Copy out, exactly as written, only the line containing "(285, 136) = (254, 160): green" and the lines after it through the end of the records.

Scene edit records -

┄┄┄┄┄┄┄┄┄┄┄┄┄┄┄┄┄┄┄┄

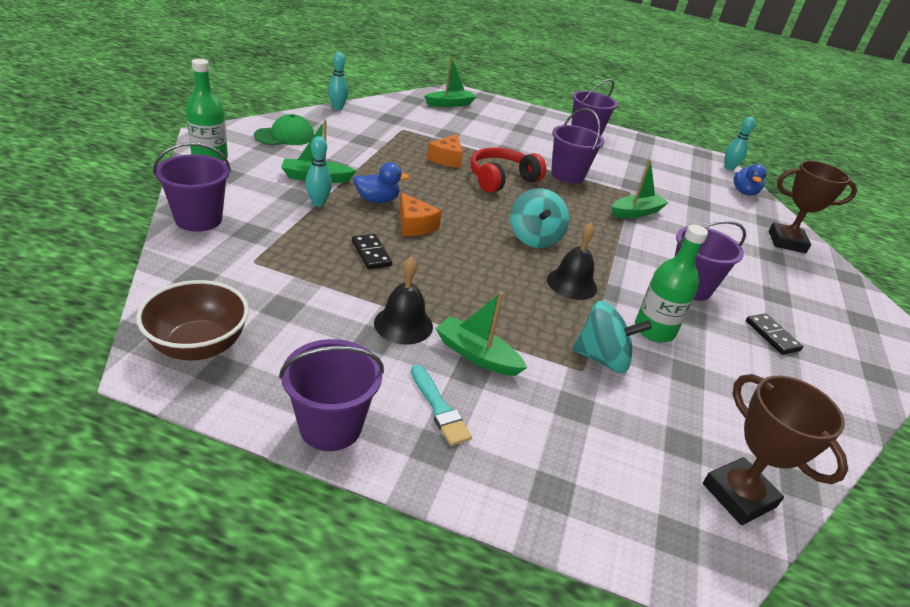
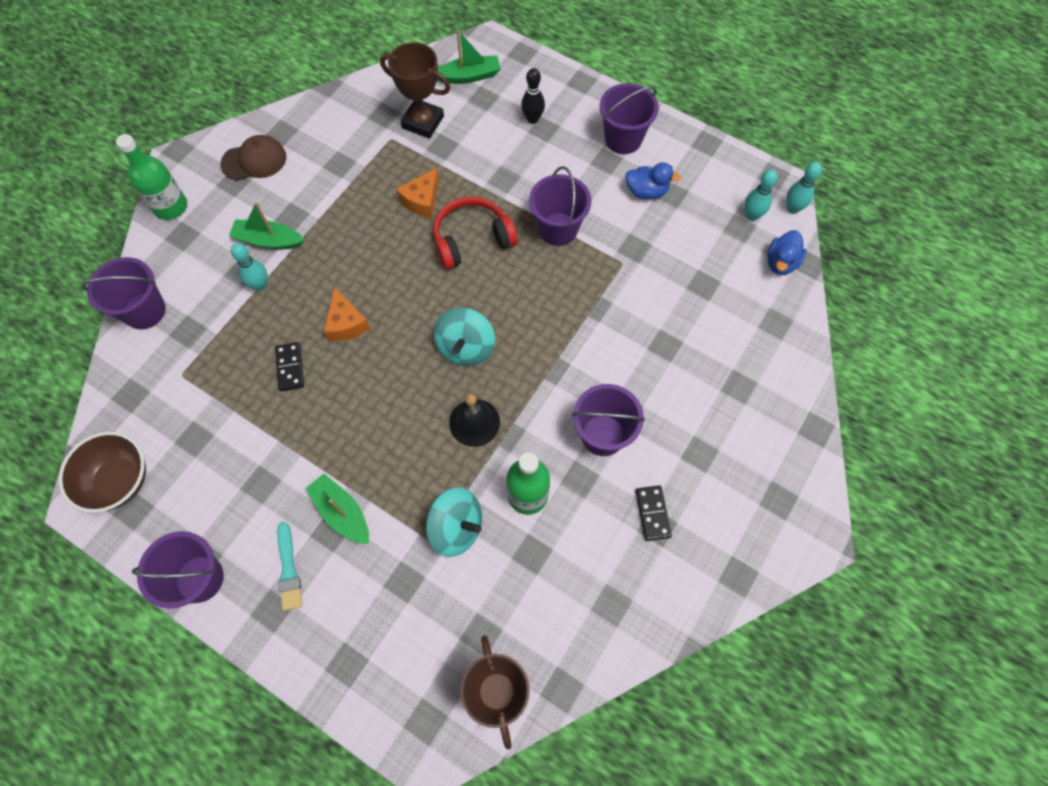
camera: 20 degrees right, 30 degrees up
(285, 136) = (254, 160): green cap -> brown cap
(337, 108) = (327, 96): turquoise bowling pin -> turquoise bowling pin (752, 216)
(377, 200) = (321, 280): blue duck -> blue duck (646, 191)
(403, 324) = (290, 468): black bell -> none
(511, 124) = (532, 119): none -> black bowling pin
(636, 212) = (609, 303): green boat -> none
(786, 242) = (775, 363): brown trophy -> brown trophy (423, 122)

┄┄┄┄┄┄┄┄┄┄┄┄┄┄┄┄┄┄┄┄

Answer to the problem -
(285, 136) = (254, 160): green cap -> brown cap
(337, 108) = (327, 96): turquoise bowling pin -> turquoise bowling pin (752, 216)
(377, 200) = (321, 280): blue duck -> blue duck (646, 191)
(403, 324) = (290, 468): black bell -> none
(511, 124) = (532, 119): none -> black bowling pin
(636, 212) = (609, 303): green boat -> none
(786, 242) = (775, 363): brown trophy -> brown trophy (423, 122)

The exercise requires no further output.